**** Source data ****

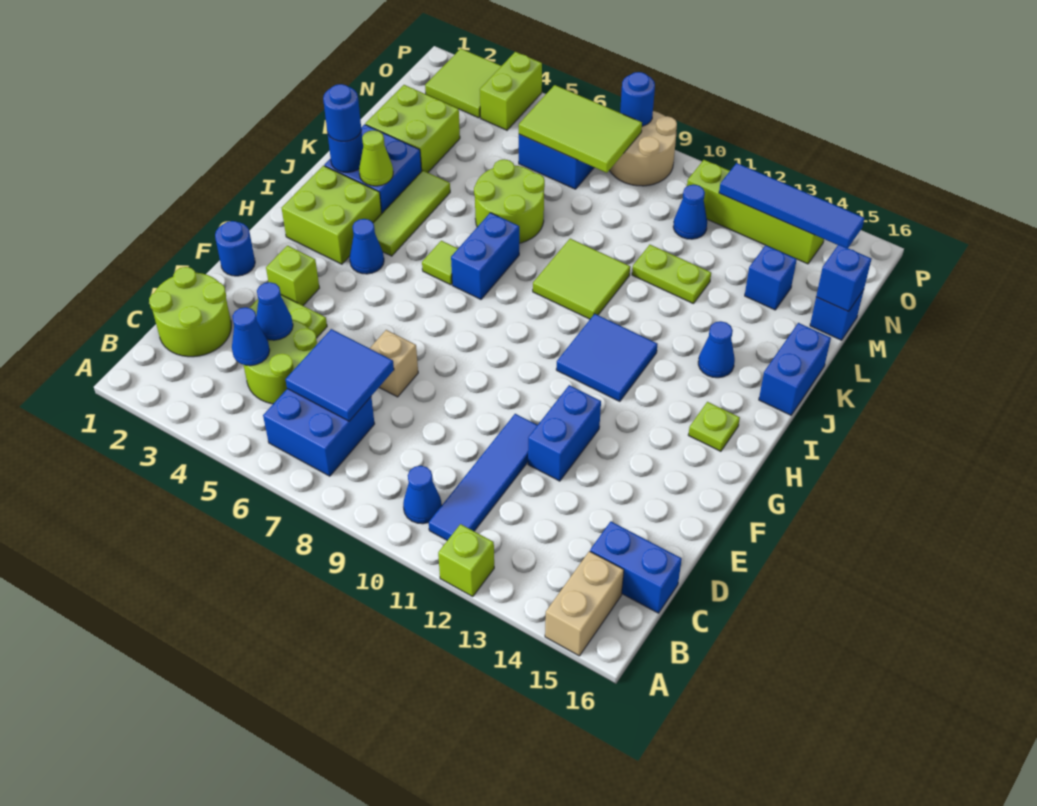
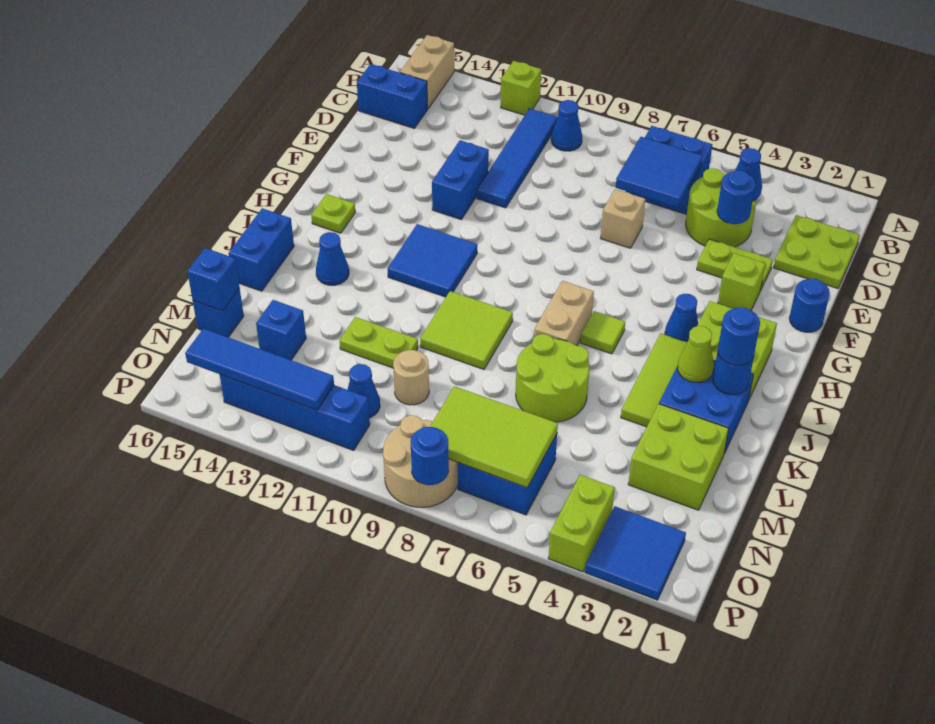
lime round brick C1:D2 level 1 -> lime plate C1:D2 level 1
blue cone D4 level 2 -> blue round brick D4 level 2
blue brick I7:J7 level 1 -> tan brick I7:J7 level 1
none -> tan round brick M10 level 1
lime tile O2:P3 level 1 -> blue tile O2:P3 level 1
lime brick O11:O14 level 1 -> blue brick O11:O14 level 1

****

Copy each line from the records above that includes the string "round".

lime round brick C1:D2 level 1 -> lime plate C1:D2 level 1
blue cone D4 level 2 -> blue round brick D4 level 2
none -> tan round brick M10 level 1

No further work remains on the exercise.